(Stepwise shape edit descriptions)
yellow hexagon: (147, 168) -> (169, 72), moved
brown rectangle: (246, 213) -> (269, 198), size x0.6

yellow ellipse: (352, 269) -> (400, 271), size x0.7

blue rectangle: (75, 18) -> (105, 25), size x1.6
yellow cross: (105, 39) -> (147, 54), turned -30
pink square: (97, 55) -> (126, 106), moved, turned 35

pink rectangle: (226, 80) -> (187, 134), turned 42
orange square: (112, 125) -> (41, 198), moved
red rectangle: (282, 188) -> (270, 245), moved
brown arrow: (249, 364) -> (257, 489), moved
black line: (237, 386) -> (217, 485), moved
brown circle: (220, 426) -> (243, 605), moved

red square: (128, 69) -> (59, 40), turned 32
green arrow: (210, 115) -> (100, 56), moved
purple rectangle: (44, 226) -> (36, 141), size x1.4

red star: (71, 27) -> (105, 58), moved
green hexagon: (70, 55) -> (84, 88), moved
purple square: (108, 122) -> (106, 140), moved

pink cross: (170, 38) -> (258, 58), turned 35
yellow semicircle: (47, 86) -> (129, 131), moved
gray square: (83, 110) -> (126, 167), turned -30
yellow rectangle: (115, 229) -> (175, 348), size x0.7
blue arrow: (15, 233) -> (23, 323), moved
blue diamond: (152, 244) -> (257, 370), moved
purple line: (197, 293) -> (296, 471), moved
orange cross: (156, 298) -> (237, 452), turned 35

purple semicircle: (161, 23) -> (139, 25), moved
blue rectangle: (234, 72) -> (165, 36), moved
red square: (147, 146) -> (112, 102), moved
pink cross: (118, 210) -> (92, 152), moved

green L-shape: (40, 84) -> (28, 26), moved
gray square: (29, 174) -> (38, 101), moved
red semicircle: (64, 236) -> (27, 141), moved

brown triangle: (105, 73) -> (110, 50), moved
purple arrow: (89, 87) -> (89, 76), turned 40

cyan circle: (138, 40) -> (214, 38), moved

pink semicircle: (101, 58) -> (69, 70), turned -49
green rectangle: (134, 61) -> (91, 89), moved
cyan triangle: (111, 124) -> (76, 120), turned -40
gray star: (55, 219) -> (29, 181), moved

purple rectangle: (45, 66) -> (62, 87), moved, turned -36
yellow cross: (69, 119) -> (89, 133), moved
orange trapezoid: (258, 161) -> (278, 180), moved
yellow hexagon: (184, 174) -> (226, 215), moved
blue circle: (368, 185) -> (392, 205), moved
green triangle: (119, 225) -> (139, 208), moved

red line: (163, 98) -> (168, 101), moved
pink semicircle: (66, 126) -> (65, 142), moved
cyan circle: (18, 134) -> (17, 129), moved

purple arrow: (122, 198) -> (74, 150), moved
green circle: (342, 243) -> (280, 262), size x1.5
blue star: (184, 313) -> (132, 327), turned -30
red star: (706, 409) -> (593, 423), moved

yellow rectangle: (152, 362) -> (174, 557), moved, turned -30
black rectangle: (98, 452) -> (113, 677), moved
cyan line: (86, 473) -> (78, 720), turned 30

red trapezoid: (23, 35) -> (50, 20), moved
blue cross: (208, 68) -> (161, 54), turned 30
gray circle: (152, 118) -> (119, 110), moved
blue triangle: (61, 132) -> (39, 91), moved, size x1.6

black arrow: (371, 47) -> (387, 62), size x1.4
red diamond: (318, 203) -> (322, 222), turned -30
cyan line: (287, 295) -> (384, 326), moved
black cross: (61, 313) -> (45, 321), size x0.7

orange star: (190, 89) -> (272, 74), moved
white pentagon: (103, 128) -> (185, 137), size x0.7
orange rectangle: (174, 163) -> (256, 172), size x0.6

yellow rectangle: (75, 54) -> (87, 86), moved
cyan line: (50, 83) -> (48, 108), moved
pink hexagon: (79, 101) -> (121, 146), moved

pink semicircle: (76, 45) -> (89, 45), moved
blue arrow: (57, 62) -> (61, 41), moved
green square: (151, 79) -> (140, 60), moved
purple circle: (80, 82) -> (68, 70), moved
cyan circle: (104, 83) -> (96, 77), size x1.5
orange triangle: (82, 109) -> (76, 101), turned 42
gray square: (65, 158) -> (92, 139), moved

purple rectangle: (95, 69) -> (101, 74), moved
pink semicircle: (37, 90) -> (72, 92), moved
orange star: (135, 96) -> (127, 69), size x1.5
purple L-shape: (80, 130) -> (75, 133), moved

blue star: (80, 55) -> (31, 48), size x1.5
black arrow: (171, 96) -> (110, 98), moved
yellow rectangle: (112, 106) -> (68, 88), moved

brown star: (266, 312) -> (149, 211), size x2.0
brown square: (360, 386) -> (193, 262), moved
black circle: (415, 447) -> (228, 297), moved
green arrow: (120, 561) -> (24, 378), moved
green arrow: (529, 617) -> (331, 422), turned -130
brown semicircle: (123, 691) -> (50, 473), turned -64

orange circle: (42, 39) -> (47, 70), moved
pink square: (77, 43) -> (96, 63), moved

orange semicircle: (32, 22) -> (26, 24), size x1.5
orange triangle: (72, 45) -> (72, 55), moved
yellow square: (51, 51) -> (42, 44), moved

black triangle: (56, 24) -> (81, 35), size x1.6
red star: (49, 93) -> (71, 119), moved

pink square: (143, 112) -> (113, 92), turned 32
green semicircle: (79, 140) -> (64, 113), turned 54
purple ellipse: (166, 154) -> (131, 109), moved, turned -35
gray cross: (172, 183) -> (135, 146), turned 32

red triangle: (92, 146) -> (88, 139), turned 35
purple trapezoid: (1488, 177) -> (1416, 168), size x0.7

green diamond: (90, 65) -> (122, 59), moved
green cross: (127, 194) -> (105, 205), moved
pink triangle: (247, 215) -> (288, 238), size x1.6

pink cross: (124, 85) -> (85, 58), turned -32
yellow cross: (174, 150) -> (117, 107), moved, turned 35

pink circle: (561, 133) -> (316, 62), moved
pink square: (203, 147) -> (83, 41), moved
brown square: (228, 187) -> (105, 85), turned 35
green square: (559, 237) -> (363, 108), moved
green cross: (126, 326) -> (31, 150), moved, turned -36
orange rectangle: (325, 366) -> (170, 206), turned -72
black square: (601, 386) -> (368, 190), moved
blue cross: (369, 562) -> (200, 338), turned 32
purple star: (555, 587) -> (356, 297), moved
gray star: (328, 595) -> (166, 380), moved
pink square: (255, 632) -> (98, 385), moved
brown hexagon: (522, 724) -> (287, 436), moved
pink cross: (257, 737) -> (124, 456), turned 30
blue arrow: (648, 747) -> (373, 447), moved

*Work instructions*:
Determine how many lines in the records above have the string "orange". Only the number should be returned.

*Written answer*:
11